(Material shown)

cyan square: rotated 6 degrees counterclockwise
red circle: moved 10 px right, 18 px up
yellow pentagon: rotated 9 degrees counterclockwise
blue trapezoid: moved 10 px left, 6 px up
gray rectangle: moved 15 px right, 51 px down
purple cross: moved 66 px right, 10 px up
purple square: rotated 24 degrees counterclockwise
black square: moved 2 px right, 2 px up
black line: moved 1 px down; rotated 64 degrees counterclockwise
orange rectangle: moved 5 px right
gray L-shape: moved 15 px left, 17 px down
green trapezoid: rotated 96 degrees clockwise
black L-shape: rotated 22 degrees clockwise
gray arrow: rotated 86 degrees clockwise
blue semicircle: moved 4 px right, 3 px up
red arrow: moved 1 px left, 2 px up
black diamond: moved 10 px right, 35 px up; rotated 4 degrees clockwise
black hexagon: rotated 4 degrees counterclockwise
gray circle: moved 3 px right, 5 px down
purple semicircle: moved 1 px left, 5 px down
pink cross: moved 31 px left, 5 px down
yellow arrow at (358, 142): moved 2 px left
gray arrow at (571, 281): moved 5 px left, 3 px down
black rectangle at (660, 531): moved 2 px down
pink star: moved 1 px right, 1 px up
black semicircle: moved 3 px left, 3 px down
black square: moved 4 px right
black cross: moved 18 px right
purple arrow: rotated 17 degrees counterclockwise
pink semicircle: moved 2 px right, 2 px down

(End Material shown)

- **Try it**: With "purple" as the string to match, show every line of the entries above that has it.

- **Written response**:
purple cross: moved 66 px right, 10 px up
purple square: rotated 24 degrees counterclockwise
purple semicircle: moved 1 px left, 5 px down
purple arrow: rotated 17 degrees counterclockwise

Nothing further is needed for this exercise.